====== Source material ======
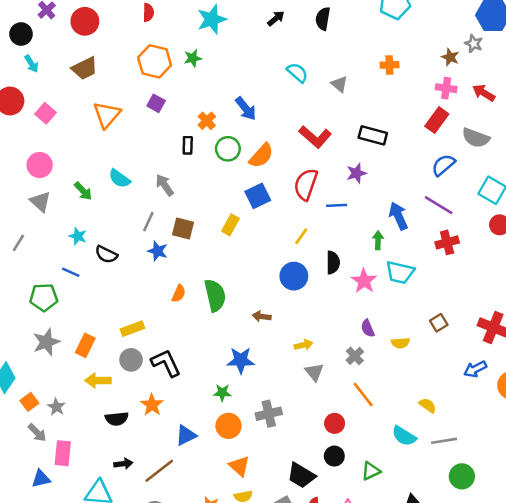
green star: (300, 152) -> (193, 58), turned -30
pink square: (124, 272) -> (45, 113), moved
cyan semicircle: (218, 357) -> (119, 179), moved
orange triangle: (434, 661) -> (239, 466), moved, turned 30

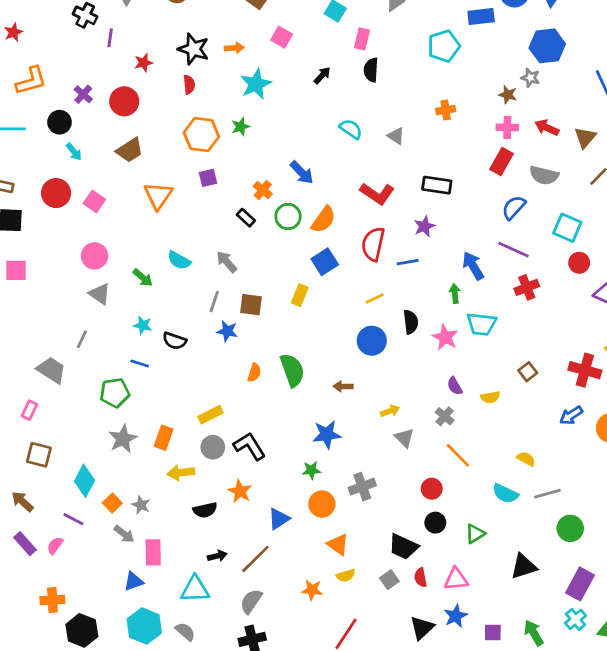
purple square: (156, 103) -> (208, 178), turned -36
black rectangle: (188, 145) -> (246, 218), turned -42
yellow line: (301, 236) -> (375, 298), turned 36

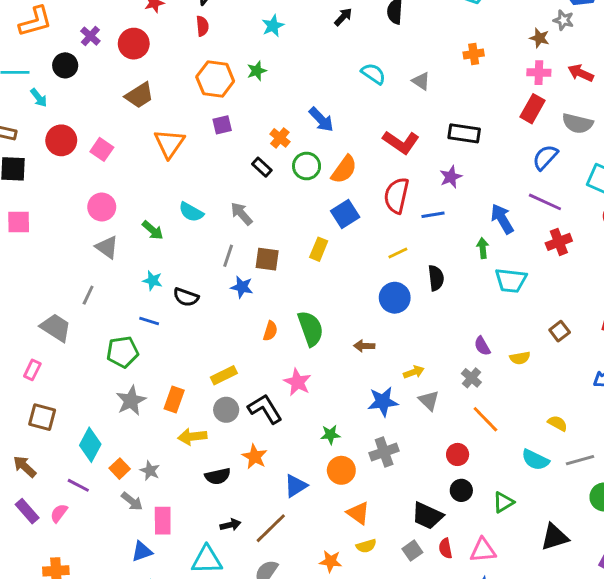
cyan star: (256, 84) -> (273, 26), size x0.7
cyan arrow: (74, 152) -> (39, 98), moved
pink star: (445, 337) -> (297, 382), moved
blue star: (327, 434) -> (383, 402), moved

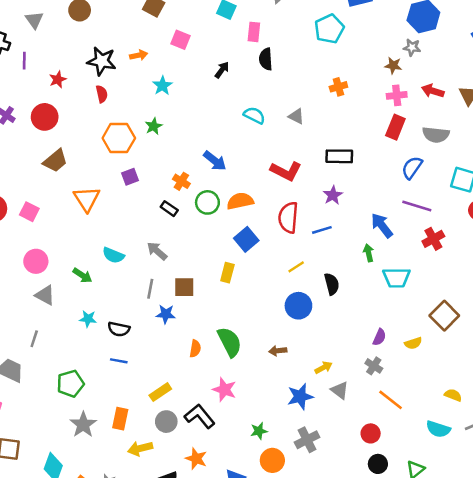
orange semicircle: (344, 169) -> (240, 201), turned -130
blue line: (149, 321) -> (119, 361), moved
brown square: (560, 331) -> (444, 316), size x1.6
purple semicircle: (482, 346) -> (379, 337), turned -119

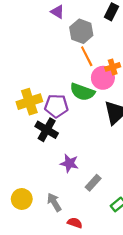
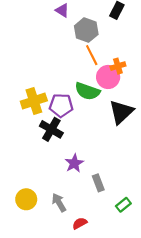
purple star: (69, 163) -> (74, 163), turned 30
gray rectangle: (93, 183) -> (98, 183), turned -63
red semicircle: (75, 223) -> (80, 223), turned -48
======
Output only the lines above from the one containing "cyan arrow: (74, 152) -> (39, 98), moved" to the one containing "purple star: (69, 163)", both included, exactly as written and with no pictures.

# Exercise output
cyan arrow: (74, 152) -> (39, 98), moved
pink star: (445, 337) -> (297, 382), moved
blue star: (327, 434) -> (383, 402), moved

orange semicircle: (344, 169) -> (240, 201), turned -130
blue line: (149, 321) -> (119, 361), moved
brown square: (560, 331) -> (444, 316), size x1.6
purple semicircle: (482, 346) -> (379, 337), turned -119

purple star: (69, 163) -> (74, 163), turned 30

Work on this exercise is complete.